Task. Your output should be each line from the material below that has the word "moved".

Exercise materials.

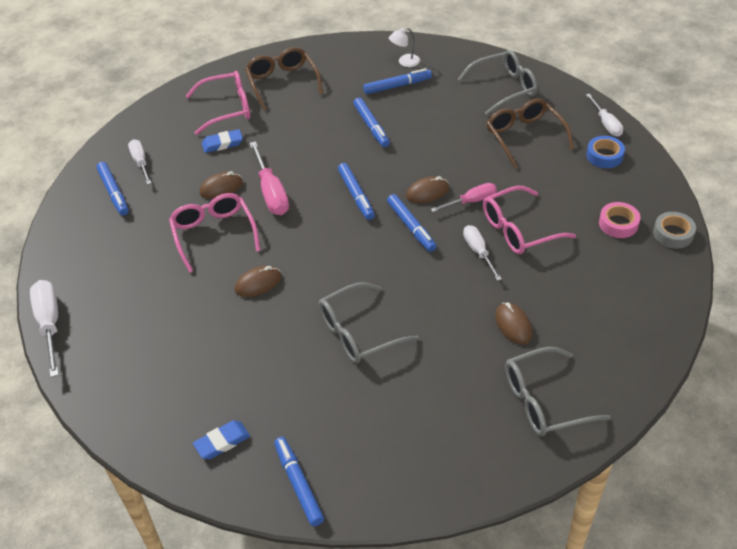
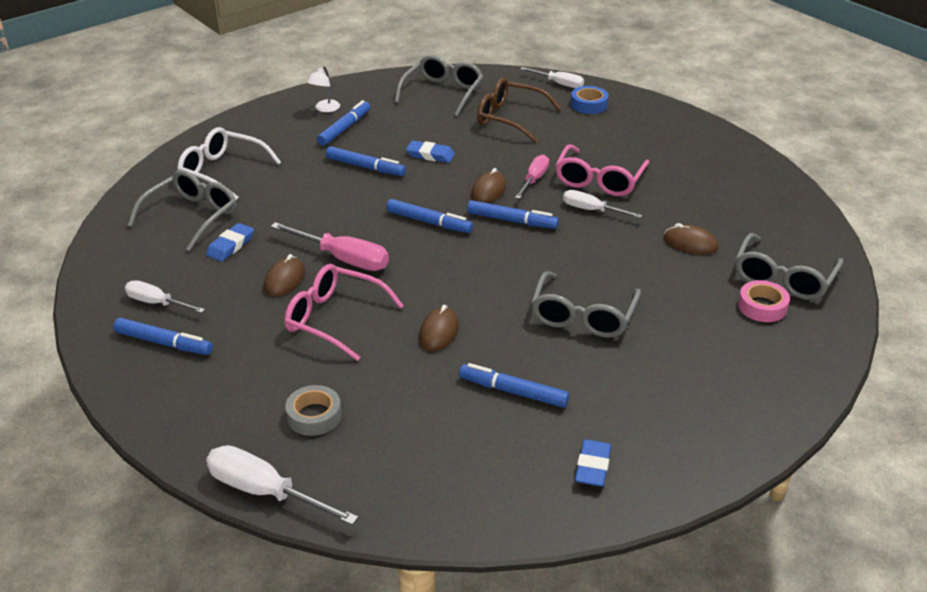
camera: 45 degrees left, 10 degrees down
pink glasses [186,71,250,135] -> grey glasses [128,170,237,251]
brown glasses [245,47,323,110] -> white glasses [177,127,281,200]
blue marker [274,437,324,526] -> blue marker moved to [459,363,569,408]
pink tape [599,202,640,238] -> pink tape moved to [738,280,790,322]
grey tape [653,212,696,248] -> grey tape moved to [285,385,342,436]
none -> blue eraser [406,140,455,163]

Solution for this task.
blue marker [274,437,324,526] -> blue marker moved to [459,363,569,408]
pink tape [599,202,640,238] -> pink tape moved to [738,280,790,322]
grey tape [653,212,696,248] -> grey tape moved to [285,385,342,436]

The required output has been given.